## Work order
Your reply should restate the lines from the top of the entries through the line containing "black semicircle at" word for word, with no pictures.

Shape state transition data
# # # # # # #
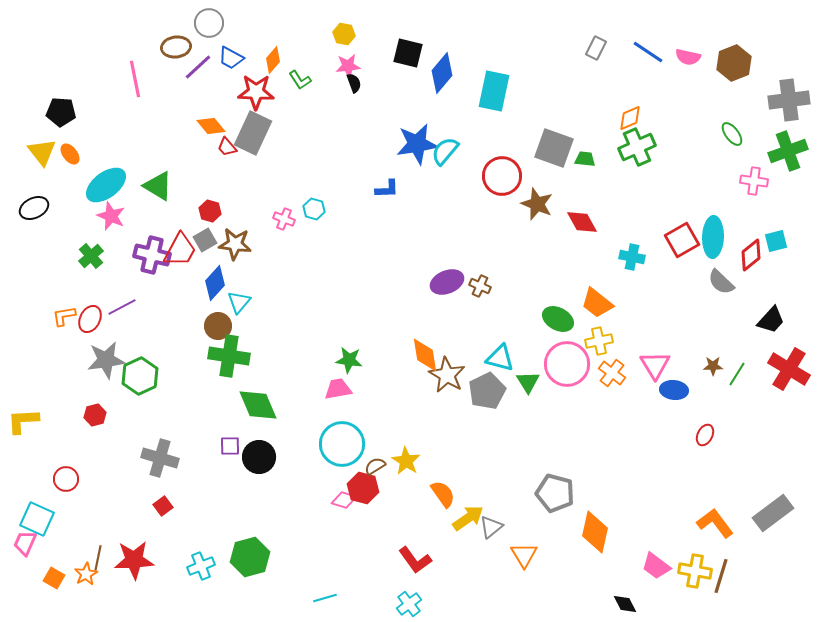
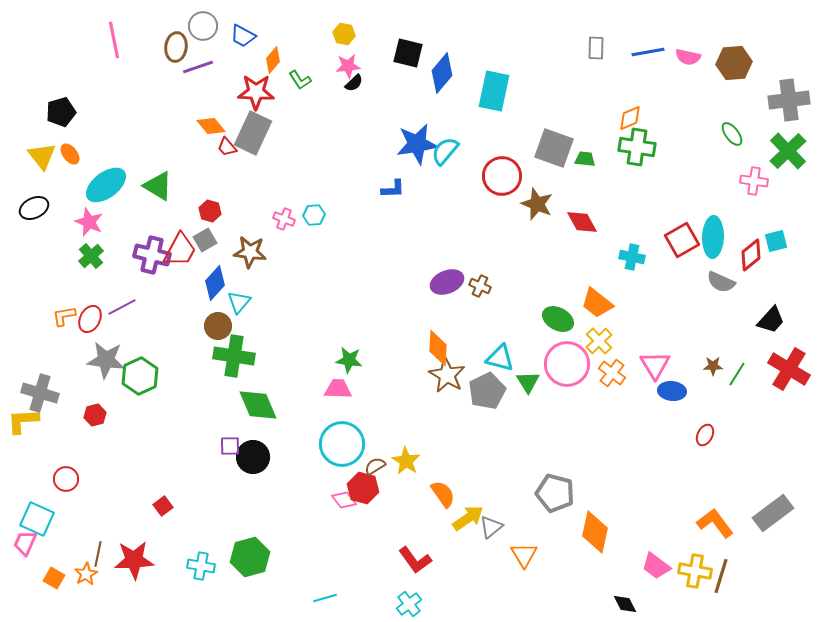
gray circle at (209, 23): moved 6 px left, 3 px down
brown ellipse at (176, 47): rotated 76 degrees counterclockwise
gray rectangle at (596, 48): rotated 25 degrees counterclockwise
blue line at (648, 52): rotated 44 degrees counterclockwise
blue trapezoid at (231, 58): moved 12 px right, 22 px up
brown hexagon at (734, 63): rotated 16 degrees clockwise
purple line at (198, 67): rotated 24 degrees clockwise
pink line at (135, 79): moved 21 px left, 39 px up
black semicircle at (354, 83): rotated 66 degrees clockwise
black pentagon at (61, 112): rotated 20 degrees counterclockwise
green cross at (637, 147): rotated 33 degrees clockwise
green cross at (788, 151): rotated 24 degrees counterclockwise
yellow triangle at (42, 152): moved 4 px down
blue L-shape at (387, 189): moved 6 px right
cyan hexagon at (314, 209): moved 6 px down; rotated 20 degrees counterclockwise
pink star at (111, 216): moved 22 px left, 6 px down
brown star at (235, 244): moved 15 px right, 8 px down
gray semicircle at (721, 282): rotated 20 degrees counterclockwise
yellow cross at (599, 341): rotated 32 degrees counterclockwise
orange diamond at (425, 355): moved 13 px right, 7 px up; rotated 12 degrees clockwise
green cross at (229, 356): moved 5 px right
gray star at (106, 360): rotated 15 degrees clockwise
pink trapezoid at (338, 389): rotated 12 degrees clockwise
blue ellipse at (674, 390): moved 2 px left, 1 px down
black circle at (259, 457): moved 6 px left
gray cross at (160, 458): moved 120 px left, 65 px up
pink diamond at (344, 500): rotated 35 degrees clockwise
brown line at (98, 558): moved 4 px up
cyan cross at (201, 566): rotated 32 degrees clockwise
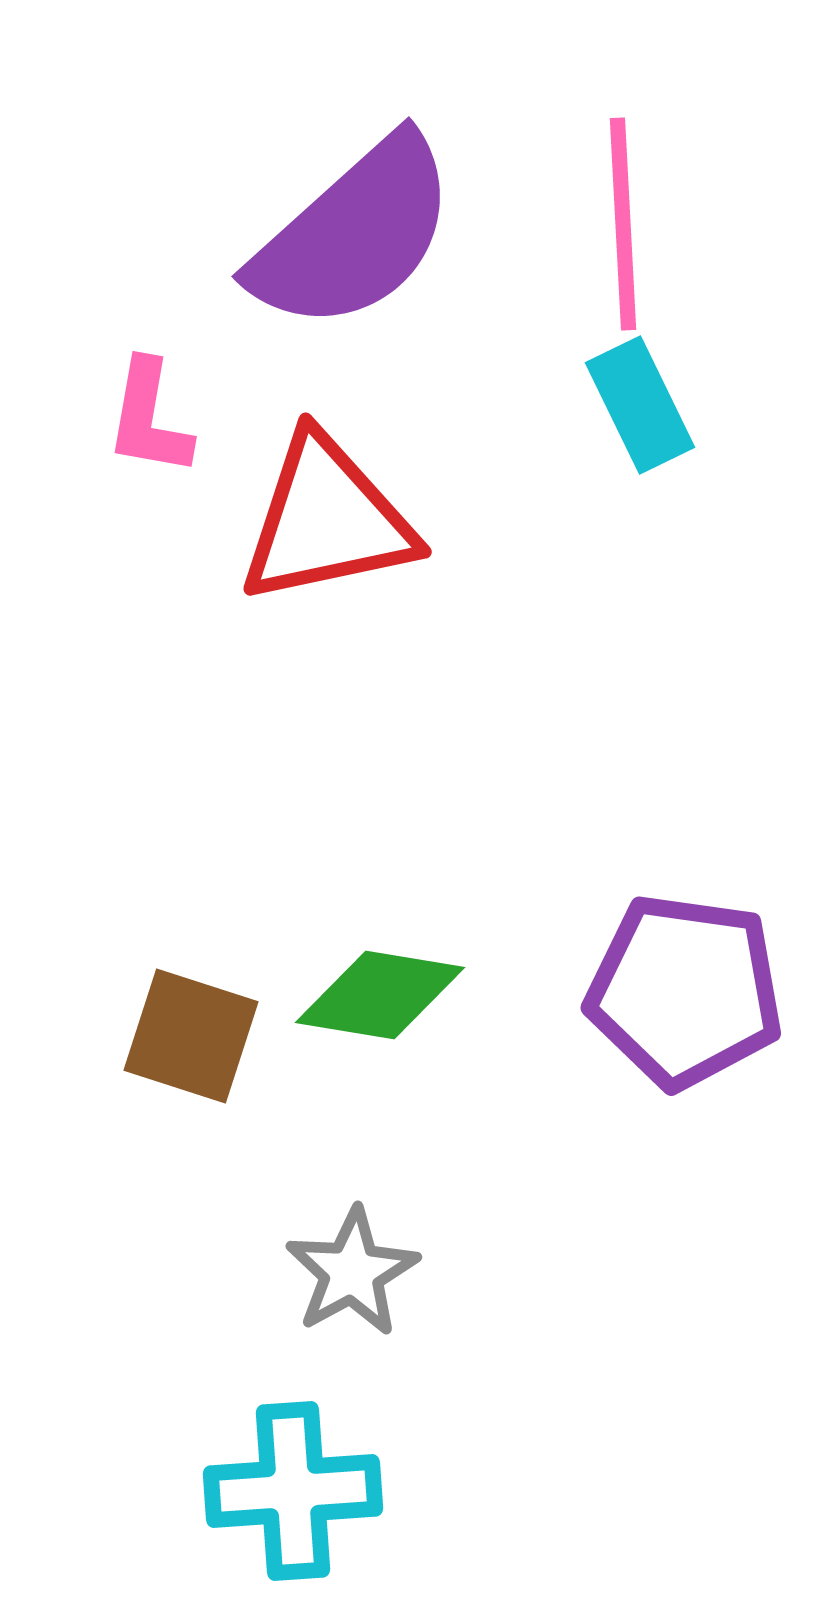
# # # # # # #
## Expected answer
gray circle at (209, 23): moved 6 px left, 3 px down
brown ellipse at (176, 47): rotated 76 degrees counterclockwise
gray rectangle at (596, 48): rotated 25 degrees counterclockwise
blue line at (648, 52): rotated 44 degrees counterclockwise
blue trapezoid at (231, 58): moved 12 px right, 22 px up
brown hexagon at (734, 63): rotated 16 degrees clockwise
purple line at (198, 67): rotated 24 degrees clockwise
pink line at (135, 79): moved 21 px left, 39 px up
black semicircle at (354, 83): rotated 66 degrees clockwise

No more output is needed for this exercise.